== Study material ==
•••••

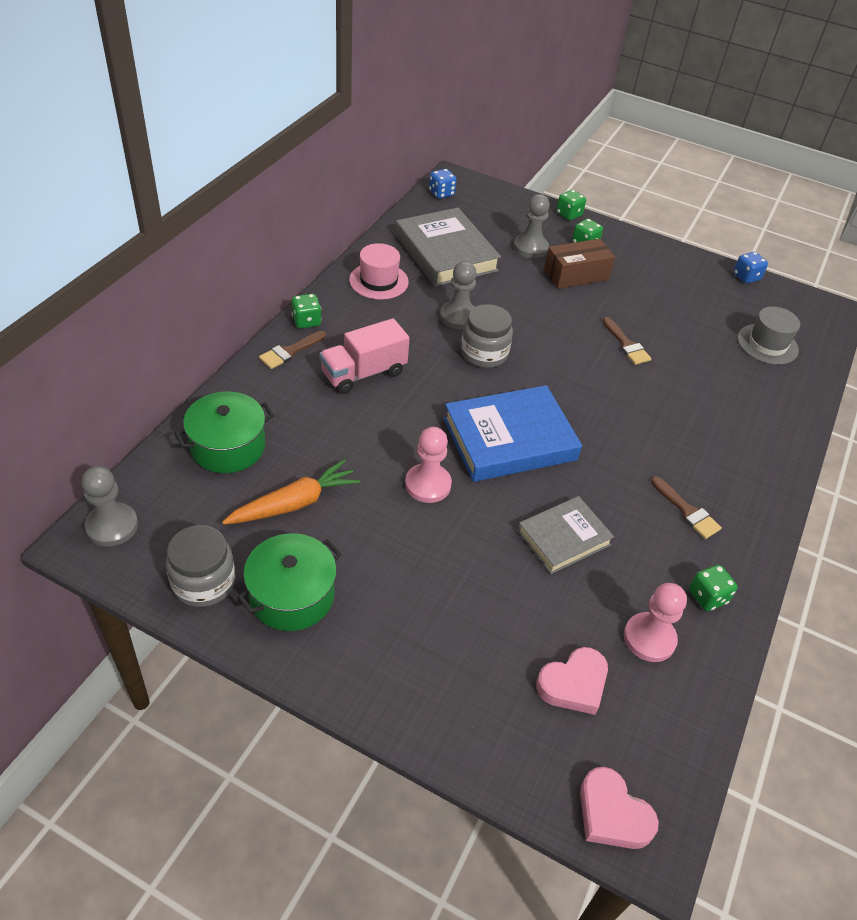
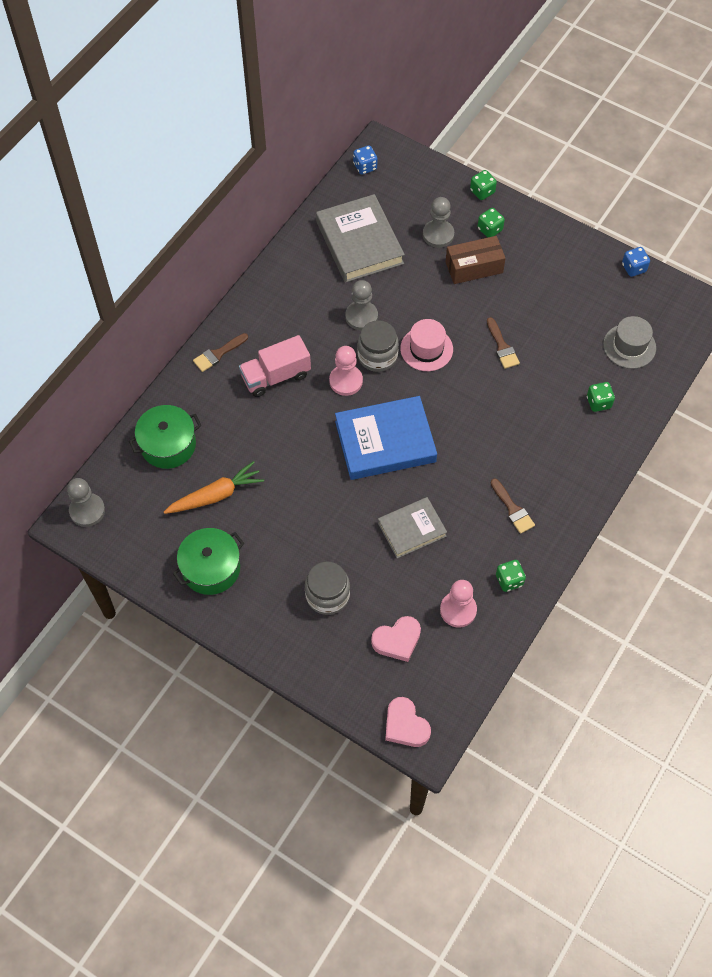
camera: 10 degrees right, 15 degrees up
(204, 582) = (151, 556): grey jar -> grey jar (327, 595)
(306, 321) = (233, 322): green dice -> green dice (598, 402)
(378, 281) = (297, 276): pink hat -> pink hat (426, 349)
(428, 484) = (316, 481): pink pawn -> pink pawn (346, 381)

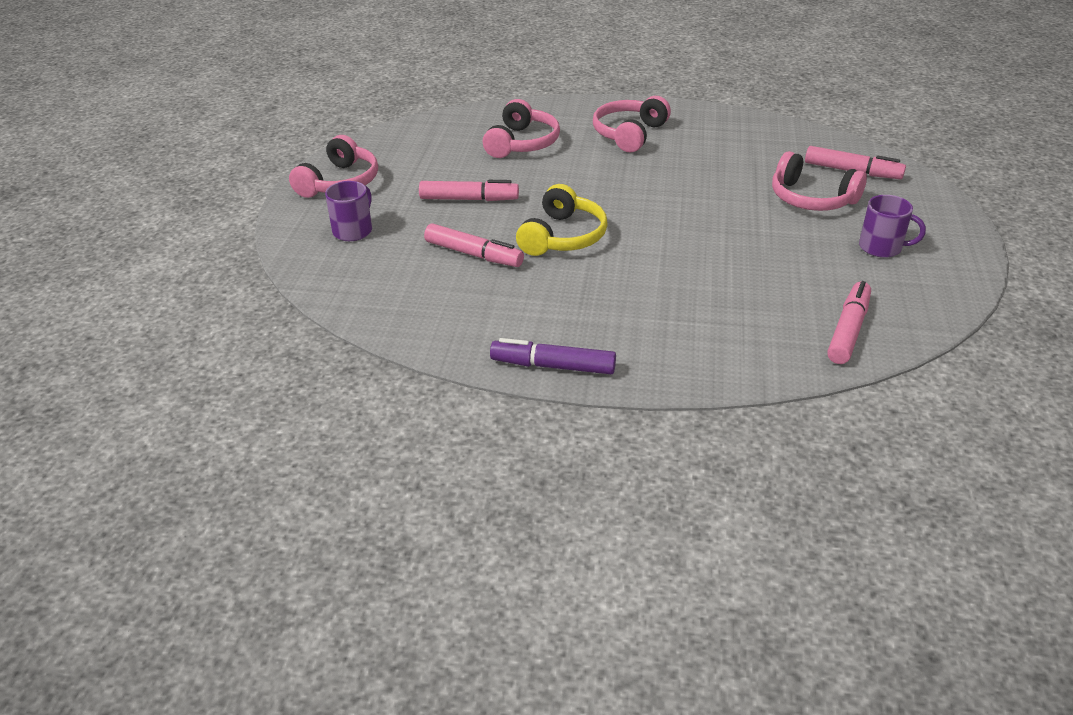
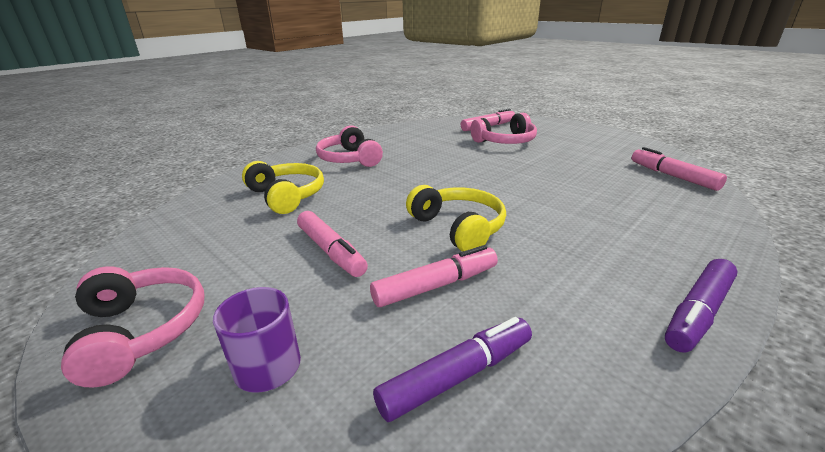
camera: 55 degrees left, 10 degrees down
(400, 289) = (458, 376): none -> purple marker
(469, 199) = (331, 251): pink marker -> pink marker turned 105 degrees clockwise
(522, 143) = (287, 196): pink headphones -> yellow headphones
(881, 247) = (578, 143): purple mug -> none

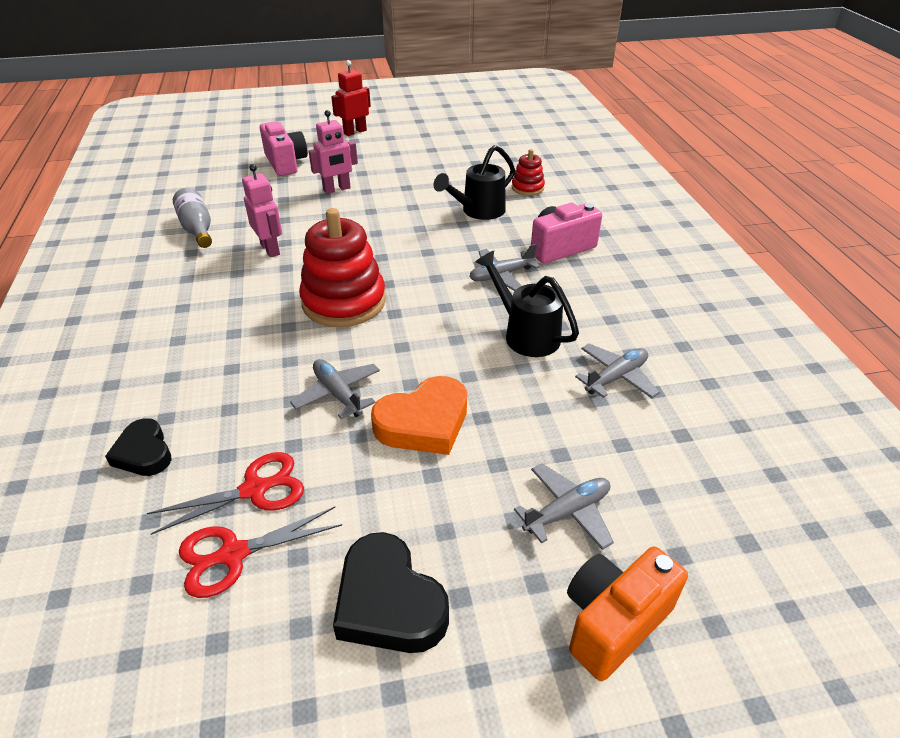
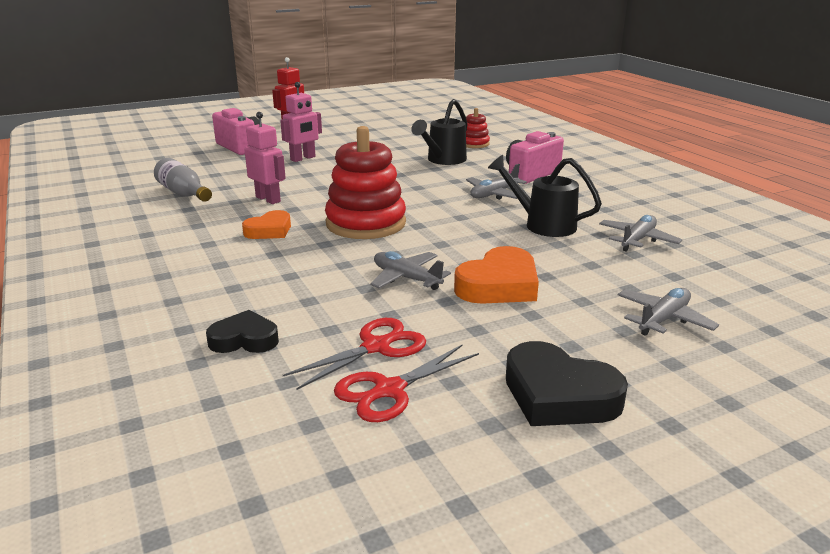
camera: 15 degrees left, 15 degrees down
(144, 453) = (244, 339): black heart -> black heart turned 135 degrees clockwise
(247, 297) = (269, 230): none -> orange heart
(613, 622) = (753, 375): orange camera -> none

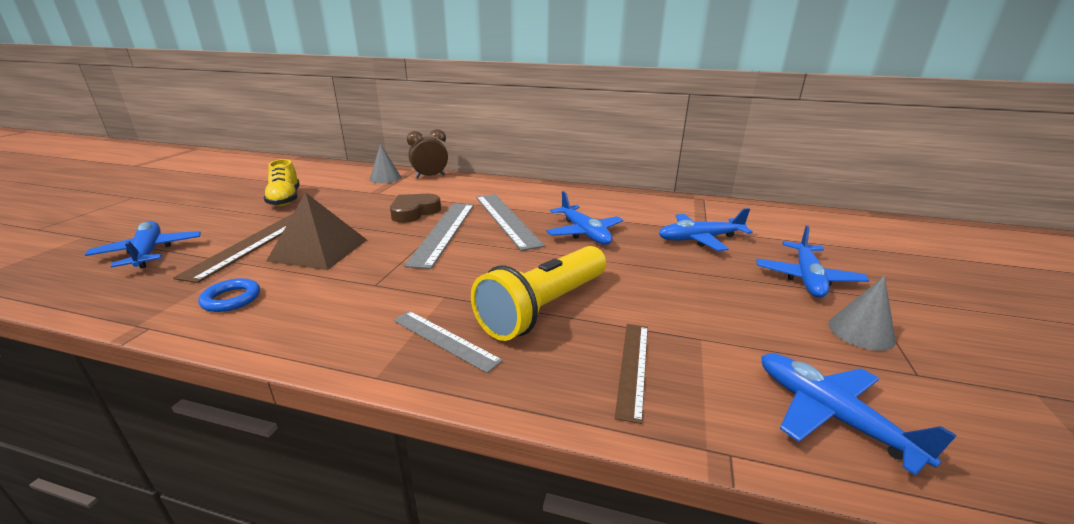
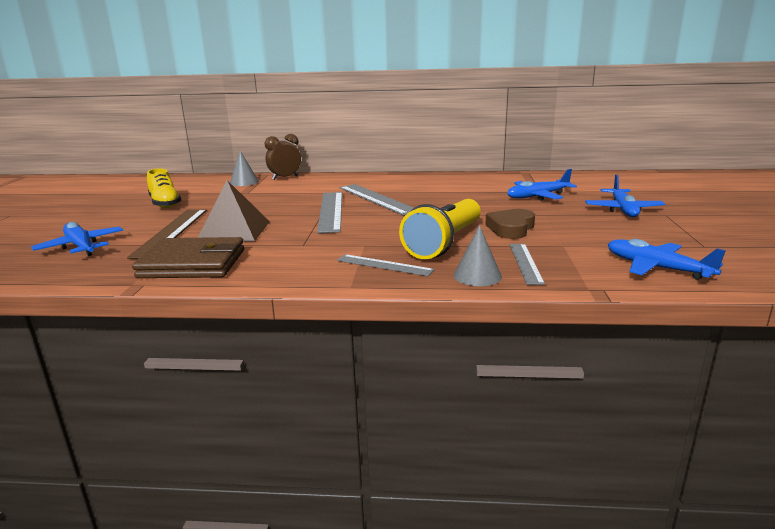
camera: 10 degrees left, 5 degrees down
(231, 299) = (193, 264): blue ring -> brown wallet
(414, 212) = (293, 201): brown heart -> brown heart (511, 228)
(584, 233) = (446, 201): blue plane -> none
(633, 367) = (525, 263): brown ruler -> grey ruler
(861, 332) = (666, 231): grey cone -> grey cone (477, 276)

•••••

== Exercise details ==
Whenever a line of the data includes "degrees", copy that line.

== Written reply ==
camera: 10 degrees right, 15 degrees up
camera: 55 degrees left, 10 degrees down
(469, 199) = (331, 251): pink marker -> pink marker turned 105 degrees clockwise
camera: 15 degrees left, 15 degrees down
(144, 453) = (244, 339): black heart -> black heart turned 135 degrees clockwise
camera: 10 degrees left, 5 degrees down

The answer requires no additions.